--- START OF Records ---

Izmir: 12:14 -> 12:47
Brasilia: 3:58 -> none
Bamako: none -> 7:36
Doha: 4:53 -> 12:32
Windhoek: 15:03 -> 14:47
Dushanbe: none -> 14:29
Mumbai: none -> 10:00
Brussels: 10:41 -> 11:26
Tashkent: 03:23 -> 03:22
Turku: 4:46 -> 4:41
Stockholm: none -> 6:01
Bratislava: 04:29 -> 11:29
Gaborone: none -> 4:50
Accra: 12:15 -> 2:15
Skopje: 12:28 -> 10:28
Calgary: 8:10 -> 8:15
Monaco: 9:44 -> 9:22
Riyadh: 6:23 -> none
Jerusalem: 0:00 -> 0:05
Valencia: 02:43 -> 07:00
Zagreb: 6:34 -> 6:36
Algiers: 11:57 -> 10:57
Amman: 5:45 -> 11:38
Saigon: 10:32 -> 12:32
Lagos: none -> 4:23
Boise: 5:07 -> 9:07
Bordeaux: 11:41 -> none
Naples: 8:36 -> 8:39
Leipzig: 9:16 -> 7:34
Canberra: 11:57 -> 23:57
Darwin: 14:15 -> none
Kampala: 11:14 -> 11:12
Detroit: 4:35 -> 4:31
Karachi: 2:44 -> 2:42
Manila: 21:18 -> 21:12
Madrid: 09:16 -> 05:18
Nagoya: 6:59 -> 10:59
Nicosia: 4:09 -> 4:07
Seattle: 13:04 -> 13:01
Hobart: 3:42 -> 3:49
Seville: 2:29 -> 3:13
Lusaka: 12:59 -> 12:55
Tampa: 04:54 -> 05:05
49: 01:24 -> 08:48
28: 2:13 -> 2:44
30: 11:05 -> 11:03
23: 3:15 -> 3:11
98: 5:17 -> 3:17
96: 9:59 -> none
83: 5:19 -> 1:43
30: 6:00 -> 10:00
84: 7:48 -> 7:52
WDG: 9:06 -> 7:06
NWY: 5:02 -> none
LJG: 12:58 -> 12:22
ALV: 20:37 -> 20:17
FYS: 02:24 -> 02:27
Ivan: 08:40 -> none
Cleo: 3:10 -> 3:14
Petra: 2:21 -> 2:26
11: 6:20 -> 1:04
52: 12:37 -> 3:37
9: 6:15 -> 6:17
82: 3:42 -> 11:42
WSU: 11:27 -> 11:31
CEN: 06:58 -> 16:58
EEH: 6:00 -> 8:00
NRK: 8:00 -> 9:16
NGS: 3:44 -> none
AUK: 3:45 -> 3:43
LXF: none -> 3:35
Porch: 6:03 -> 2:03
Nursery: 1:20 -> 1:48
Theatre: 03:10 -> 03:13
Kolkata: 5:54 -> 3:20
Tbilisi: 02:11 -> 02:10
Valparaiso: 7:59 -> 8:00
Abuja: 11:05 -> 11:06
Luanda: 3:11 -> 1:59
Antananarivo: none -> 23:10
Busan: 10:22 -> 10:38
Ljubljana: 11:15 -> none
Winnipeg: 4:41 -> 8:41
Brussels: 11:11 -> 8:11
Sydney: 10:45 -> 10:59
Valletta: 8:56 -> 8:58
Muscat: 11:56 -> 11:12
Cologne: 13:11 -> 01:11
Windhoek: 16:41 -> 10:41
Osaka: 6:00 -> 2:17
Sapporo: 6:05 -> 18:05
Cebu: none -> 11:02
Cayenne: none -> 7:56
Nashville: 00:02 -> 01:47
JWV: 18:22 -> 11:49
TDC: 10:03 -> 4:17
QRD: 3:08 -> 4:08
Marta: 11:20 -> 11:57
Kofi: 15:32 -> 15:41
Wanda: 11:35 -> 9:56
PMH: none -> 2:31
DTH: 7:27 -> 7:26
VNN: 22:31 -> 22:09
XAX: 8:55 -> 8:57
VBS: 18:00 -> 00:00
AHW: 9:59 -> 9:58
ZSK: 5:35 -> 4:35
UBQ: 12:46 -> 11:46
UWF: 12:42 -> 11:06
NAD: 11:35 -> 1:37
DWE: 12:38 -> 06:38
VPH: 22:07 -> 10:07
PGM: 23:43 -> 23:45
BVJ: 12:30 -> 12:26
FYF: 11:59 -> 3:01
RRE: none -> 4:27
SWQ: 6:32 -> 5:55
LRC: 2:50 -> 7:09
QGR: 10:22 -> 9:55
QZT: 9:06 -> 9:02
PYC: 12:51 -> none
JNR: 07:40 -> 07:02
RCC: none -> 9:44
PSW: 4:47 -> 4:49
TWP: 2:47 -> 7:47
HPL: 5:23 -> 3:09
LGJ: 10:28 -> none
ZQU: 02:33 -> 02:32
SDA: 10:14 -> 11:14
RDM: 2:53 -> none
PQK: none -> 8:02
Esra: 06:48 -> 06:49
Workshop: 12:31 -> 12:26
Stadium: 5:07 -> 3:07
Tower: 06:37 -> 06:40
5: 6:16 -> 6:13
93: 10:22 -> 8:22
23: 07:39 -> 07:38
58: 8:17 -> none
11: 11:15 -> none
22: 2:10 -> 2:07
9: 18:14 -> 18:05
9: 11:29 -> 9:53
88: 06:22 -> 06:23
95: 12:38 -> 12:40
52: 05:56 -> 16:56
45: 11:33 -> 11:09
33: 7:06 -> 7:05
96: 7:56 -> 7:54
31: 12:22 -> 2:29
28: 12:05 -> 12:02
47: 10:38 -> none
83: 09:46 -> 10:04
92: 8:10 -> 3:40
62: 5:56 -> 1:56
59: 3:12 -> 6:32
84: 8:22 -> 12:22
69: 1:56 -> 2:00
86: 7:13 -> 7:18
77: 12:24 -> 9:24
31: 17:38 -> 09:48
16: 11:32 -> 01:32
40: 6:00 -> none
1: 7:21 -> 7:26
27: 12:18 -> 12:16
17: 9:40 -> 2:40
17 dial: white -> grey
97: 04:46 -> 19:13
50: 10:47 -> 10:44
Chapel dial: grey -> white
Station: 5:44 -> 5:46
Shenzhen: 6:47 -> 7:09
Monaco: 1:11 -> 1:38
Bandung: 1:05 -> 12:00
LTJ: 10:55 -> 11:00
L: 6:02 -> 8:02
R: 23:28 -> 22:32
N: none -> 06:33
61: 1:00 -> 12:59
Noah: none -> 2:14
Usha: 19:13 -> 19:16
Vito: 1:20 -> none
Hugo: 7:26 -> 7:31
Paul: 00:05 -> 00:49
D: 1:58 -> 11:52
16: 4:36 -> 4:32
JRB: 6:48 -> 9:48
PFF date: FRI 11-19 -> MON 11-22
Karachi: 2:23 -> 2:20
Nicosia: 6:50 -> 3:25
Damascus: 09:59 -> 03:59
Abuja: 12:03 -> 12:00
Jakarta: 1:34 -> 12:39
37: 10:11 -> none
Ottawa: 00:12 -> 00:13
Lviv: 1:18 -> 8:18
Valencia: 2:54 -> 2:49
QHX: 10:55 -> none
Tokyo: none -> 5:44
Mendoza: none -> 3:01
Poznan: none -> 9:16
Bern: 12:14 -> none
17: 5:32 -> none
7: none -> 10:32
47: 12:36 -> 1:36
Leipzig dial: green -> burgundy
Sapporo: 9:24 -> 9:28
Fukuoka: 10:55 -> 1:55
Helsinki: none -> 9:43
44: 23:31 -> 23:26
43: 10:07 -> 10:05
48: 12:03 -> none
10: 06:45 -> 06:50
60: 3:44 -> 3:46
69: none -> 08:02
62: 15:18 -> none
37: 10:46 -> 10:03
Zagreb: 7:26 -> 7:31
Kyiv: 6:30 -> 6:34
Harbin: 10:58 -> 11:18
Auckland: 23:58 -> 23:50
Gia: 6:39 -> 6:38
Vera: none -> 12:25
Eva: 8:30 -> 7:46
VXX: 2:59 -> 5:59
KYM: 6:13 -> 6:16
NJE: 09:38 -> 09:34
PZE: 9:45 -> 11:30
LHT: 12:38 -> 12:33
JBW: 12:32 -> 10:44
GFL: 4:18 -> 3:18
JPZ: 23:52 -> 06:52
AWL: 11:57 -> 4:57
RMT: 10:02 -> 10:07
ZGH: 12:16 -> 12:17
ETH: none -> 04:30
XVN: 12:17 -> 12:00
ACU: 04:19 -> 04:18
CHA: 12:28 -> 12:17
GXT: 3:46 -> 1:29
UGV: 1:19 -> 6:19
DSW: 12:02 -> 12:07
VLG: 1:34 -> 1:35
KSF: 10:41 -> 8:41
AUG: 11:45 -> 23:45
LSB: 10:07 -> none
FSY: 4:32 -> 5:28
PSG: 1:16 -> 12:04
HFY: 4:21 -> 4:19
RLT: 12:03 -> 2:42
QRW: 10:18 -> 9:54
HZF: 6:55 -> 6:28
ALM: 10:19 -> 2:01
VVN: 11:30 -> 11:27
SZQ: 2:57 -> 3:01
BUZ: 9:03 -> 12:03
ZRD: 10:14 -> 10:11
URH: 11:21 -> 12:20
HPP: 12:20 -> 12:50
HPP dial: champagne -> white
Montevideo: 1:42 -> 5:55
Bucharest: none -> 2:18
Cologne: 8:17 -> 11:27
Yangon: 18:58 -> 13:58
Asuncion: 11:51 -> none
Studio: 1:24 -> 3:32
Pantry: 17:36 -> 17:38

--- END OF Records ---

▸ Your instructions:
Reproduce word for word the lines from the first one through the line with "JWV: 18:22 -> 11:49", with both of those lines included.

▸ Correct answer:
Izmir: 12:14 -> 12:47
Brasilia: 3:58 -> none
Bamako: none -> 7:36
Doha: 4:53 -> 12:32
Windhoek: 15:03 -> 14:47
Dushanbe: none -> 14:29
Mumbai: none -> 10:00
Brussels: 10:41 -> 11:26
Tashkent: 03:23 -> 03:22
Turku: 4:46 -> 4:41
Stockholm: none -> 6:01
Bratislava: 04:29 -> 11:29
Gaborone: none -> 4:50
Accra: 12:15 -> 2:15
Skopje: 12:28 -> 10:28
Calgary: 8:10 -> 8:15
Monaco: 9:44 -> 9:22
Riyadh: 6:23 -> none
Jerusalem: 0:00 -> 0:05
Valencia: 02:43 -> 07:00
Zagreb: 6:34 -> 6:36
Algiers: 11:57 -> 10:57
Amman: 5:45 -> 11:38
Saigon: 10:32 -> 12:32
Lagos: none -> 4:23
Boise: 5:07 -> 9:07
Bordeaux: 11:41 -> none
Naples: 8:36 -> 8:39
Leipzig: 9:16 -> 7:34
Canberra: 11:57 -> 23:57
Darwin: 14:15 -> none
Kampala: 11:14 -> 11:12
Detroit: 4:35 -> 4:31
Karachi: 2:44 -> 2:42
Manila: 21:18 -> 21:12
Madrid: 09:16 -> 05:18
Nagoya: 6:59 -> 10:59
Nicosia: 4:09 -> 4:07
Seattle: 13:04 -> 13:01
Hobart: 3:42 -> 3:49
Seville: 2:29 -> 3:13
Lusaka: 12:59 -> 12:55
Tampa: 04:54 -> 05:05
49: 01:24 -> 08:48
28: 2:13 -> 2:44
30: 11:05 -> 11:03
23: 3:15 -> 3:11
98: 5:17 -> 3:17
96: 9:59 -> none
83: 5:19 -> 1:43
30: 6:00 -> 10:00
84: 7:48 -> 7:52
WDG: 9:06 -> 7:06
NWY: 5:02 -> none
LJG: 12:58 -> 12:22
ALV: 20:37 -> 20:17
FYS: 02:24 -> 02:27
Ivan: 08:40 -> none
Cleo: 3:10 -> 3:14
Petra: 2:21 -> 2:26
11: 6:20 -> 1:04
52: 12:37 -> 3:37
9: 6:15 -> 6:17
82: 3:42 -> 11:42
WSU: 11:27 -> 11:31
CEN: 06:58 -> 16:58
EEH: 6:00 -> 8:00
NRK: 8:00 -> 9:16
NGS: 3:44 -> none
AUK: 3:45 -> 3:43
LXF: none -> 3:35
Porch: 6:03 -> 2:03
Nursery: 1:20 -> 1:48
Theatre: 03:10 -> 03:13
Kolkata: 5:54 -> 3:20
Tbilisi: 02:11 -> 02:10
Valparaiso: 7:59 -> 8:00
Abuja: 11:05 -> 11:06
Luanda: 3:11 -> 1:59
Antananarivo: none -> 23:10
Busan: 10:22 -> 10:38
Ljubljana: 11:15 -> none
Winnipeg: 4:41 -> 8:41
Brussels: 11:11 -> 8:11
Sydney: 10:45 -> 10:59
Valletta: 8:56 -> 8:58
Muscat: 11:56 -> 11:12
Cologne: 13:11 -> 01:11
Windhoek: 16:41 -> 10:41
Osaka: 6:00 -> 2:17
Sapporo: 6:05 -> 18:05
Cebu: none -> 11:02
Cayenne: none -> 7:56
Nashville: 00:02 -> 01:47
JWV: 18:22 -> 11:49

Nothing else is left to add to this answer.